[Start of section]
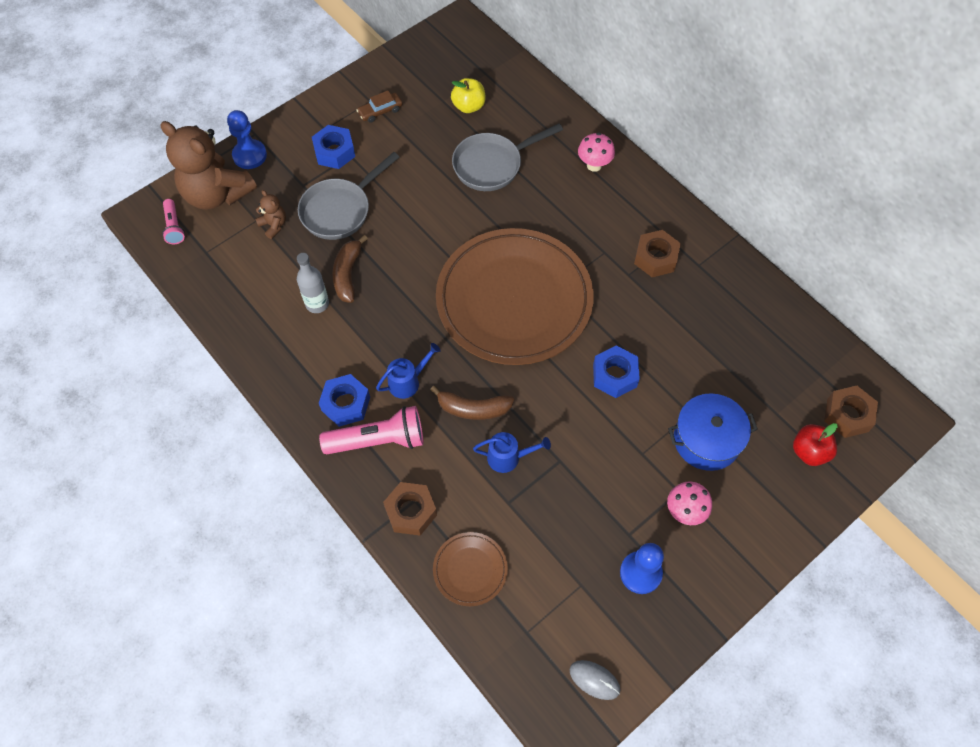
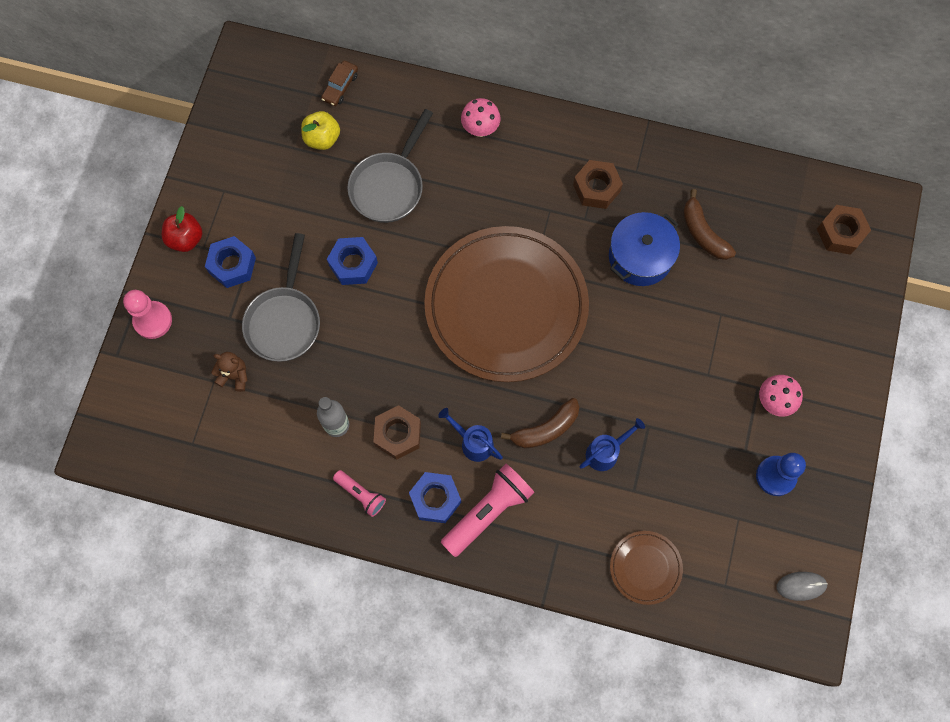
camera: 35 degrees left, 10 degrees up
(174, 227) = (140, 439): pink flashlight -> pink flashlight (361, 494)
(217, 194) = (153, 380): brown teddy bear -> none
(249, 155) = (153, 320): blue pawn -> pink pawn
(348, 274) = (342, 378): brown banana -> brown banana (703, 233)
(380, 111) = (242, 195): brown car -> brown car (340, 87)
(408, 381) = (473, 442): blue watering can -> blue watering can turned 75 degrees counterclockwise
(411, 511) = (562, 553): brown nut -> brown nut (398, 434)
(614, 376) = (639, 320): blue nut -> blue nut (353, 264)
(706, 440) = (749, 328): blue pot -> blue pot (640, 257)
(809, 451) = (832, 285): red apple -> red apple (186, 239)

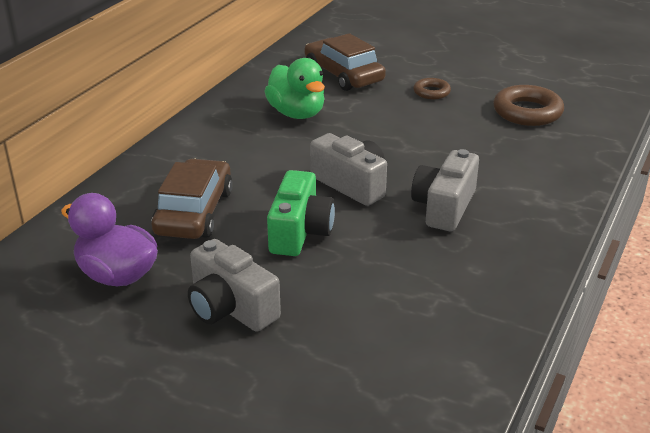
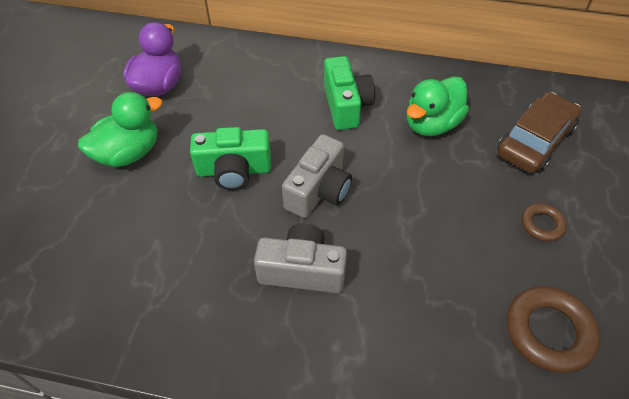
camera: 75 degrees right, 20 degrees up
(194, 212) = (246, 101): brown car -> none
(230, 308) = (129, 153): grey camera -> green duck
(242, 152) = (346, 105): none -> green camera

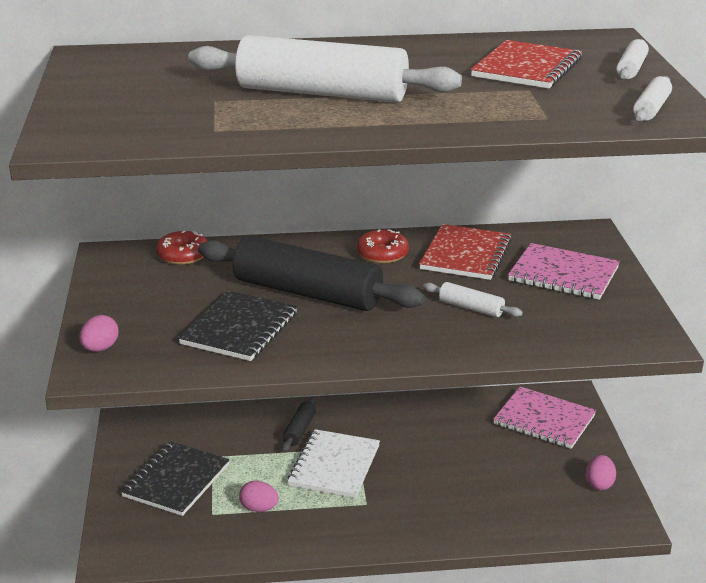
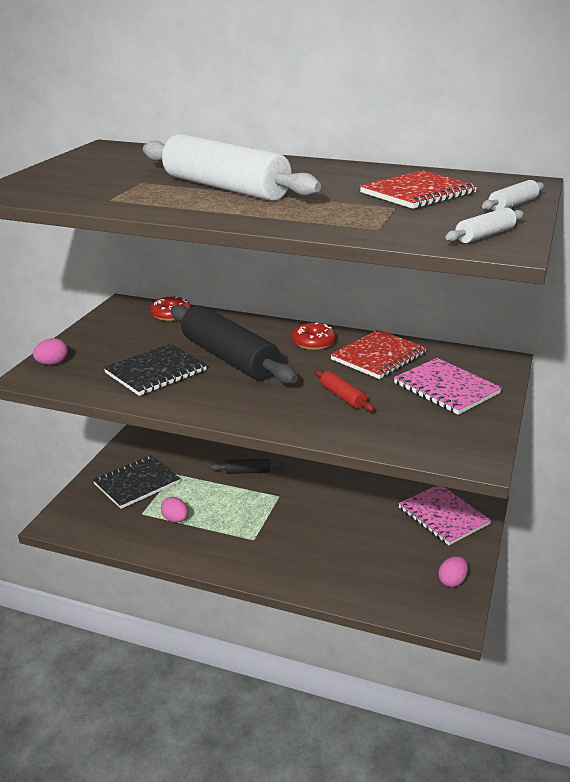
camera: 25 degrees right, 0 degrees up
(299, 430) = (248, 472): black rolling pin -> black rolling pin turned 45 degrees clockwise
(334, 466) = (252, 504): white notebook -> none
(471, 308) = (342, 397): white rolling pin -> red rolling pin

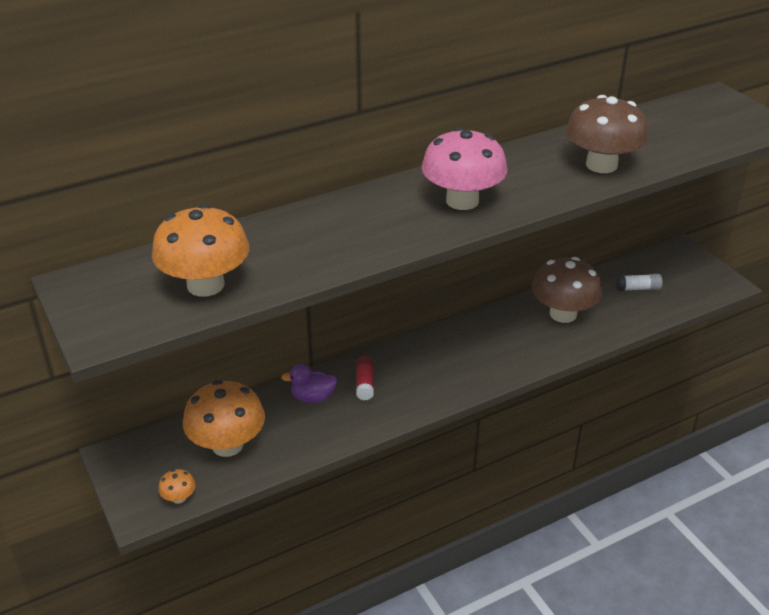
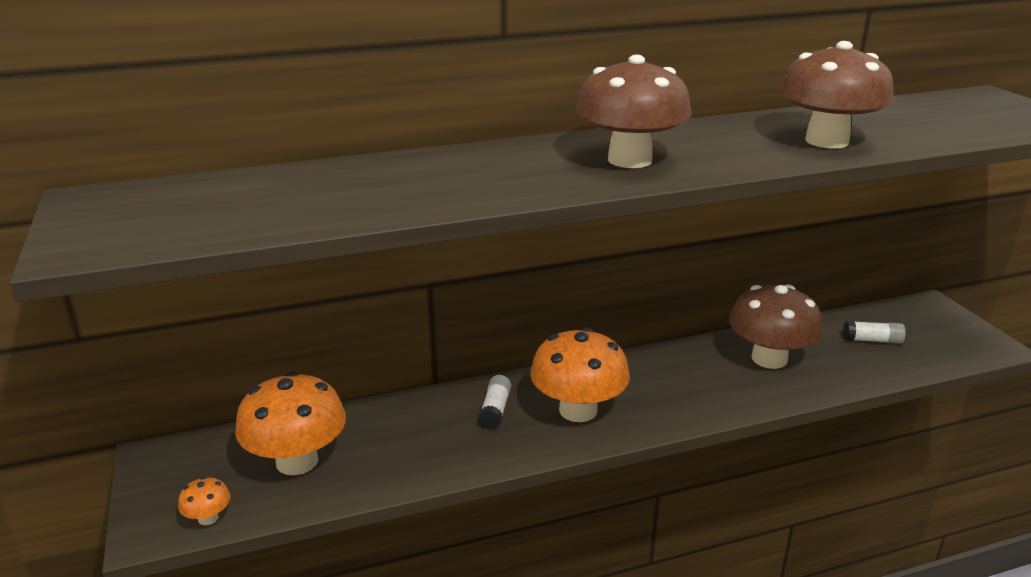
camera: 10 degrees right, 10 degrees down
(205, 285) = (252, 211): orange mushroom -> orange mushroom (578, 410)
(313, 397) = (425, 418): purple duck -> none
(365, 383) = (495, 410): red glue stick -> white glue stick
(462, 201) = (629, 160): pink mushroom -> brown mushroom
[End of section]
> Task statement
Determine how many lines of the listing above hold the word "pink". Report that number without anything else.

> Exercise output
3